*What you have to do*:
Set down every entry exactly as it was written.

*Source material*:
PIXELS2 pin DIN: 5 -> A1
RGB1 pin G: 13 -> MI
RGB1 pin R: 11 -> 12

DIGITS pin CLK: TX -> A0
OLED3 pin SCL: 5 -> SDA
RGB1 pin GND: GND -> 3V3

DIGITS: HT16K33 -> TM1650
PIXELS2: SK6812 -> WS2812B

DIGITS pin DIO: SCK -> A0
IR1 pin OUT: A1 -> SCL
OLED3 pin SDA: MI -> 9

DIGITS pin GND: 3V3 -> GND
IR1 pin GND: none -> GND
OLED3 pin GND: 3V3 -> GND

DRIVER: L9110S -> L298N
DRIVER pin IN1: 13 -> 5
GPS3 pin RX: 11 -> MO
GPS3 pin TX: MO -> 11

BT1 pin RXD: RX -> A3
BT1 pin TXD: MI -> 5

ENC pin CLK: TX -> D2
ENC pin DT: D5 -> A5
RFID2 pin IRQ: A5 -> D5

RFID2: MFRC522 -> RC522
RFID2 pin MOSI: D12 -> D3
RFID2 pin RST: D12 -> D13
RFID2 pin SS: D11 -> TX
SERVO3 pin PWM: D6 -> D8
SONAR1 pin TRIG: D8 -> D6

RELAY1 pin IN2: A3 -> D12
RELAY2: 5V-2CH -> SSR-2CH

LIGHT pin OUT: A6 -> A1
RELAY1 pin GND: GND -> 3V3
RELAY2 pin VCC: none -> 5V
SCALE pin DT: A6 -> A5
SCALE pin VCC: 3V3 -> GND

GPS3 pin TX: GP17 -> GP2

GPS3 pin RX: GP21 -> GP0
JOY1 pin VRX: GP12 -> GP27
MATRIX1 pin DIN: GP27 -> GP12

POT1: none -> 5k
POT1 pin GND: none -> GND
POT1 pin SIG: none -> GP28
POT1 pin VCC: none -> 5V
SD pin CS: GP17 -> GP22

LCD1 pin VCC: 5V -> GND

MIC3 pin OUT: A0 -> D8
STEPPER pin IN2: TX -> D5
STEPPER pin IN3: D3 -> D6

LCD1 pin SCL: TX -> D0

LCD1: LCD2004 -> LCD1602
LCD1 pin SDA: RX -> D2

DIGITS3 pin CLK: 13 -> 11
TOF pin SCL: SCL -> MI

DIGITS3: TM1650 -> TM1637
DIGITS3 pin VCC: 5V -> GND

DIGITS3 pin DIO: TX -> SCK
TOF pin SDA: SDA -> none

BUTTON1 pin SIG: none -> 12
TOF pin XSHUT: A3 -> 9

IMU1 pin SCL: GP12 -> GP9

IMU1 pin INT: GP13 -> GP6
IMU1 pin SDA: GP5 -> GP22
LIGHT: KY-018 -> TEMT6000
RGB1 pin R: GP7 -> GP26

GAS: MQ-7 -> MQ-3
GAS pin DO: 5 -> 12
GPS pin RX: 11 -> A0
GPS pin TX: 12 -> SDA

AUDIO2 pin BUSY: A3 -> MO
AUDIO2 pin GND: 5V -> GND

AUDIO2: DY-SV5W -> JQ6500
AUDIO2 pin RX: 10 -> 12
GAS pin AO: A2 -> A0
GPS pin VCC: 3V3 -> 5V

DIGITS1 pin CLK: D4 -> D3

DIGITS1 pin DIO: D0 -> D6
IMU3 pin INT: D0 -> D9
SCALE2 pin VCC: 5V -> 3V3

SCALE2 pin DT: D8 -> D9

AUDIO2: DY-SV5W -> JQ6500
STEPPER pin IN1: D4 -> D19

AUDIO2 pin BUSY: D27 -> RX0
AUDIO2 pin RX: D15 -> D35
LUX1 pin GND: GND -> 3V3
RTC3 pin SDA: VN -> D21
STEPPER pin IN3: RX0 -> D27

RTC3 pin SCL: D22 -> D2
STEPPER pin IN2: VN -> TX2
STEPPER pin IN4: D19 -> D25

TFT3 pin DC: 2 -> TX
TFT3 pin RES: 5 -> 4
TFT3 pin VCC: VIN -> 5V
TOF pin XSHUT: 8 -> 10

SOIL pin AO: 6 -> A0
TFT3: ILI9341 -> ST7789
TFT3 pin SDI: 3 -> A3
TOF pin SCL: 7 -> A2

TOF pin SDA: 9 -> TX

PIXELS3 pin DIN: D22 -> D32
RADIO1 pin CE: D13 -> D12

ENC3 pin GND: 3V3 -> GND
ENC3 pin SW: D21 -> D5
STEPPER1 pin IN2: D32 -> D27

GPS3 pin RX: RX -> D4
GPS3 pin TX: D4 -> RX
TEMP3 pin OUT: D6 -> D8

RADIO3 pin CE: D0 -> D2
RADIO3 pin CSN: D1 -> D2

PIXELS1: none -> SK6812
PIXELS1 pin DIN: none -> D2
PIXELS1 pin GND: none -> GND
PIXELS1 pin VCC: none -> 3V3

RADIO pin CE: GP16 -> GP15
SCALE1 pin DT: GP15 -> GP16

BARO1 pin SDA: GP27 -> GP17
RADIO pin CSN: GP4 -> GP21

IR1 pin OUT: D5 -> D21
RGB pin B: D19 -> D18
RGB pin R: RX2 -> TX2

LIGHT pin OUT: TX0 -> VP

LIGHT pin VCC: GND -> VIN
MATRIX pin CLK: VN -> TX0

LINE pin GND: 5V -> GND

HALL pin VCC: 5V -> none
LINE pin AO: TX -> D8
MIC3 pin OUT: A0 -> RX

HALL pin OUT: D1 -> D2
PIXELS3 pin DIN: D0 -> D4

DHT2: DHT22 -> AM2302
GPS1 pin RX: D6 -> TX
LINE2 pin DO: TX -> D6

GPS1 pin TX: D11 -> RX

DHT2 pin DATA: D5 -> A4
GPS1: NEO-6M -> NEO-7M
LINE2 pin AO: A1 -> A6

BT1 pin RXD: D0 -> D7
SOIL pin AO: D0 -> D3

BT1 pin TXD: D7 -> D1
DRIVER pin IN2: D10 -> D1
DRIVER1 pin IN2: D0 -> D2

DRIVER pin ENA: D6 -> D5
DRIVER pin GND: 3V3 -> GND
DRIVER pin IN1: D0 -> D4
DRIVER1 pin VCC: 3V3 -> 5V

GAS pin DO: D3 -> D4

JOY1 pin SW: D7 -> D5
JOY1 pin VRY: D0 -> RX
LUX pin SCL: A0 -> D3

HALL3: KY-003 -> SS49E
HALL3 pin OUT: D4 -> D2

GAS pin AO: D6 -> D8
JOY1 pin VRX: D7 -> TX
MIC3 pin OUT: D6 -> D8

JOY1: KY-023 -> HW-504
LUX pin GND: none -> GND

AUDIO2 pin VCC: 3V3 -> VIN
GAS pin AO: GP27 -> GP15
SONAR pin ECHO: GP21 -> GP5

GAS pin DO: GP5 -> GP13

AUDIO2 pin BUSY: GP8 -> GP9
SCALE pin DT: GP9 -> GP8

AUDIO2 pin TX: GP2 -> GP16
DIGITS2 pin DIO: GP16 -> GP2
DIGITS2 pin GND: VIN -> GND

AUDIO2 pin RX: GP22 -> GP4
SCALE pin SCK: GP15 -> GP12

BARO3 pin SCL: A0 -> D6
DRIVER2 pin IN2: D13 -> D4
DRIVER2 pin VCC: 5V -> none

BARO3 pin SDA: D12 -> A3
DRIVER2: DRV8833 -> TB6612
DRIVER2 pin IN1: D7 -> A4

*Worked solution*:
PIXELS2 pin DIN: 5 -> A1
RGB1 pin G: 13 -> MI
RGB1 pin R: 11 -> 12

DIGITS pin CLK: TX -> A0
OLED3 pin SCL: 5 -> SDA
RGB1 pin GND: GND -> 3V3

DIGITS: HT16K33 -> TM1650
PIXELS2: SK6812 -> WS2812B

DIGITS pin DIO: SCK -> A0
IR1 pin OUT: A1 -> SCL
OLED3 pin SDA: MI -> 9

DIGITS pin GND: 3V3 -> GND
IR1 pin GND: none -> GND
OLED3 pin GND: 3V3 -> GND

DRIVER: L9110S -> L298N
DRIVER pin IN1: 13 -> 5
GPS3 pin RX: 11 -> MO
GPS3 pin TX: MO -> 11

BT1 pin RXD: RX -> A3
BT1 pin TXD: MI -> 5

ENC pin CLK: TX -> D2
ENC pin DT: D5 -> A5
RFID2 pin IRQ: A5 -> D5

RFID2: MFRC522 -> RC522
RFID2 pin MOSI: D12 -> D3
RFID2 pin RST: D12 -> D13
RFID2 pin SS: D11 -> TX
SERVO3 pin PWM: D6 -> D8
SONAR1 pin TRIG: D8 -> D6

RELAY1 pin IN2: A3 -> D12
RELAY2: 5V-2CH -> SSR-2CH

LIGHT pin OUT: A6 -> A1
RELAY1 pin GND: GND -> 3V3
RELAY2 pin VCC: none -> 5V
SCALE pin DT: A6 -> A5
SCALE pin VCC: 3V3 -> GND

GPS3 pin TX: GP17 -> GP2

GPS3 pin RX: GP21 -> GP0
JOY1 pin VRX: GP12 -> GP27
MATRIX1 pin DIN: GP27 -> GP12

POT1: none -> 5k
POT1 pin GND: none -> GND
POT1 pin SIG: none -> GP28
POT1 pin VCC: none -> 5V
SD pin CS: GP17 -> GP22

LCD1 pin VCC: 5V -> GND

MIC3 pin OUT: A0 -> D8
STEPPER pin IN2: TX -> D5
STEPPER pin IN3: D3 -> D6

LCD1 pin SCL: TX -> D0

LCD1: LCD2004 -> LCD1602
LCD1 pin SDA: RX -> D2

DIGITS3 pin CLK: 13 -> 11
TOF pin SCL: SCL -> MI

DIGITS3: TM1650 -> TM1637
DIGITS3 pin VCC: 5V -> GND

DIGITS3 pin DIO: TX -> SCK
TOF pin SDA: SDA -> none

BUTTON1 pin SIG: none -> 12
TOF pin XSHUT: A3 -> 9

IMU1 pin SCL: GP12 -> GP9

IMU1 pin INT: GP13 -> GP6
IMU1 pin SDA: GP5 -> GP22
LIGHT: KY-018 -> TEMT6000
RGB1 pin R: GP7 -> GP26

GAS: MQ-7 -> MQ-3
GAS pin DO: 5 -> 12
GPS pin RX: 11 -> A0
GPS pin TX: 12 -> SDA

AUDIO2 pin BUSY: A3 -> MO
AUDIO2 pin GND: 5V -> GND

AUDIO2: DY-SV5W -> JQ6500
AUDIO2 pin RX: 10 -> 12
GAS pin AO: A2 -> A0
GPS pin VCC: 3V3 -> 5V

DIGITS1 pin CLK: D4 -> D3

DIGITS1 pin DIO: D0 -> D6
IMU3 pin INT: D0 -> D9
SCALE2 pin VCC: 5V -> 3V3

SCALE2 pin DT: D8 -> D9

AUDIO2: DY-SV5W -> JQ6500
STEPPER pin IN1: D4 -> D19

AUDIO2 pin BUSY: D27 -> RX0
AUDIO2 pin RX: D15 -> D35
LUX1 pin GND: GND -> 3V3
RTC3 pin SDA: VN -> D21
STEPPER pin IN3: RX0 -> D27

RTC3 pin SCL: D22 -> D2
STEPPER pin IN2: VN -> TX2
STEPPER pin IN4: D19 -> D25

TFT3 pin DC: 2 -> TX
TFT3 pin RES: 5 -> 4
TFT3 pin VCC: VIN -> 5V
TOF pin XSHUT: 8 -> 10

SOIL pin AO: 6 -> A0
TFT3: ILI9341 -> ST7789
TFT3 pin SDI: 3 -> A3
TOF pin SCL: 7 -> A2

TOF pin SDA: 9 -> TX

PIXELS3 pin DIN: D22 -> D32
RADIO1 pin CE: D13 -> D12

ENC3 pin GND: 3V3 -> GND
ENC3 pin SW: D21 -> D5
STEPPER1 pin IN2: D32 -> D27

GPS3 pin RX: RX -> D4
GPS3 pin TX: D4 -> RX
TEMP3 pin OUT: D6 -> D8

RADIO3 pin CE: D0 -> D2
RADIO3 pin CSN: D1 -> D2

PIXELS1: none -> SK6812
PIXELS1 pin DIN: none -> D2
PIXELS1 pin GND: none -> GND
PIXELS1 pin VCC: none -> 3V3

RADIO pin CE: GP16 -> GP15
SCALE1 pin DT: GP15 -> GP16

BARO1 pin SDA: GP27 -> GP17
RADIO pin CSN: GP4 -> GP21

IR1 pin OUT: D5 -> D21
RGB pin B: D19 -> D18
RGB pin R: RX2 -> TX2

LIGHT pin OUT: TX0 -> VP

LIGHT pin VCC: GND -> VIN
MATRIX pin CLK: VN -> TX0

LINE pin GND: 5V -> GND

HALL pin VCC: 5V -> none
LINE pin AO: TX -> D8
MIC3 pin OUT: A0 -> RX

HALL pin OUT: D1 -> D2
PIXELS3 pin DIN: D0 -> D4

DHT2: DHT22 -> AM2302
GPS1 pin RX: D6 -> TX
LINE2 pin DO: TX -> D6

GPS1 pin TX: D11 -> RX

DHT2 pin DATA: D5 -> A4
GPS1: NEO-6M -> NEO-7M
LINE2 pin AO: A1 -> A6

BT1 pin RXD: D0 -> D7
SOIL pin AO: D0 -> D3

BT1 pin TXD: D7 -> D1
DRIVER pin IN2: D10 -> D1
DRIVER1 pin IN2: D0 -> D2

DRIVER pin ENA: D6 -> D5
DRIVER pin GND: 3V3 -> GND
DRIVER pin IN1: D0 -> D4
DRIVER1 pin VCC: 3V3 -> 5V

GAS pin DO: D3 -> D4

JOY1 pin SW: D7 -> D5
JOY1 pin VRY: D0 -> RX
LUX pin SCL: A0 -> D3

HALL3: KY-003 -> SS49E
HALL3 pin OUT: D4 -> D2

GAS pin AO: D6 -> D8
JOY1 pin VRX: D7 -> TX
MIC3 pin OUT: D6 -> D8

JOY1: KY-023 -> HW-504
LUX pin GND: none -> GND

AUDIO2 pin VCC: 3V3 -> VIN
GAS pin AO: GP27 -> GP15
SONAR pin ECHO: GP21 -> GP5

GAS pin DO: GP5 -> GP13

AUDIO2 pin BUSY: GP8 -> GP9
SCALE pin DT: GP9 -> GP8

AUDIO2 pin TX: GP2 -> GP16
DIGITS2 pin DIO: GP16 -> GP2
DIGITS2 pin GND: VIN -> GND

AUDIO2 pin RX: GP22 -> GP4
SCALE pin SCK: GP15 -> GP12

BARO3 pin SCL: A0 -> D6
DRIVER2 pin IN2: D13 -> D4
DRIVER2 pin VCC: 5V -> none

BARO3 pin SDA: D12 -> A3
DRIVER2: DRV8833 -> TB6612
DRIVER2 pin IN1: D7 -> A4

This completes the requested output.